WORK INSTRUCTIONS =>
For the data below, say how many lines contain "moved". Only the number should be given.

DATA FOR THIS TASK =>
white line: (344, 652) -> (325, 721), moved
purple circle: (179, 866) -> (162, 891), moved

--

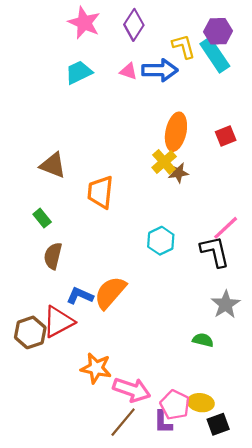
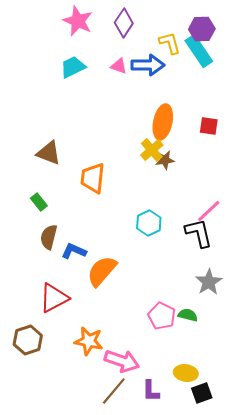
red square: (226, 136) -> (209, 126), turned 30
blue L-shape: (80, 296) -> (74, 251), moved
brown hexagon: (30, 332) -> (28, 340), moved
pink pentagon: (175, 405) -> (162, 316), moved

THE ANSWER =>
5